Source material
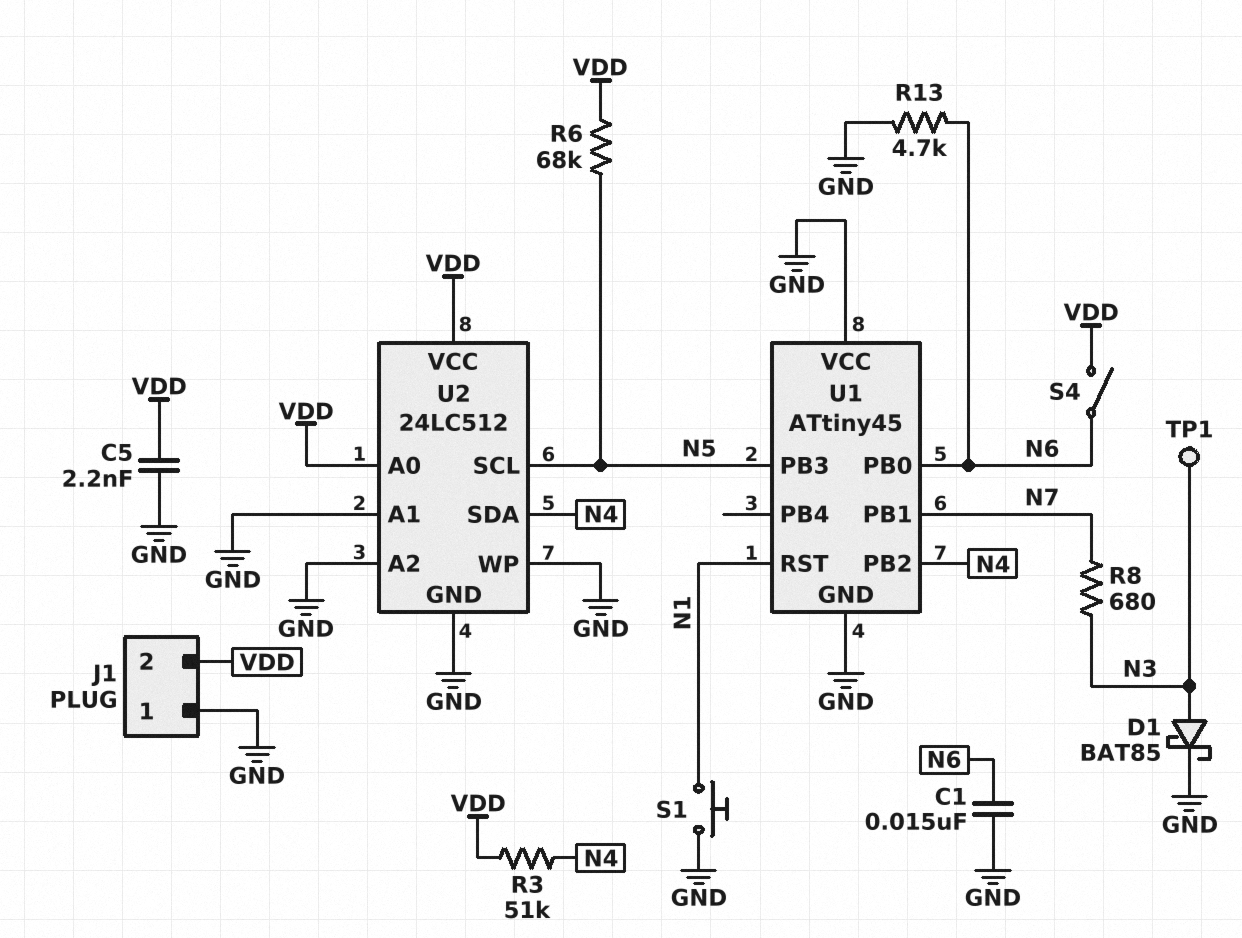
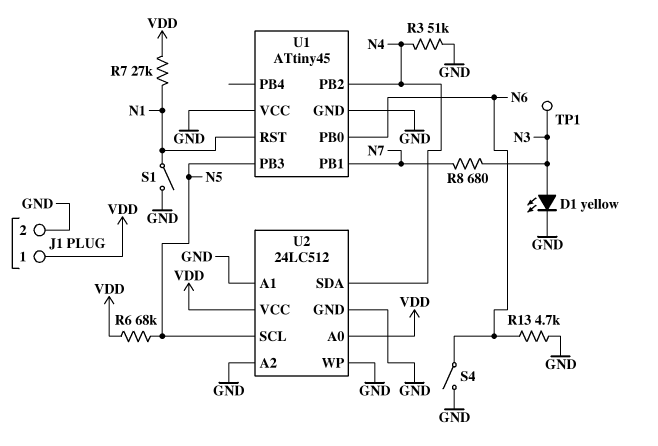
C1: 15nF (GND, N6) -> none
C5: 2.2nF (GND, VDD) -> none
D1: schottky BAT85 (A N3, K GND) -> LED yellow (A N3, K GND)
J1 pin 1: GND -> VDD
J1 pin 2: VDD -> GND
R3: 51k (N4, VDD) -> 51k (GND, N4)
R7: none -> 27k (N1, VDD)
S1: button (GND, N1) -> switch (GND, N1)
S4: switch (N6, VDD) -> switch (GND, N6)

==

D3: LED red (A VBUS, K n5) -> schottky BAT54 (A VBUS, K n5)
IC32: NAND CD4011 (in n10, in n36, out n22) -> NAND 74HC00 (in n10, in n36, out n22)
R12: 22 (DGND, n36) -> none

Problem description
In the data above, find the line that contains "R7: none -> 27k (N1, VDD)" and the line that contains "S4: switch (N6, VDD) -> switch (GND, N6)". Repeat exactly those lines and every line between them, and only those.

Response box
R7: none -> 27k (N1, VDD)
S1: button (GND, N1) -> switch (GND, N1)
S4: switch (N6, VDD) -> switch (GND, N6)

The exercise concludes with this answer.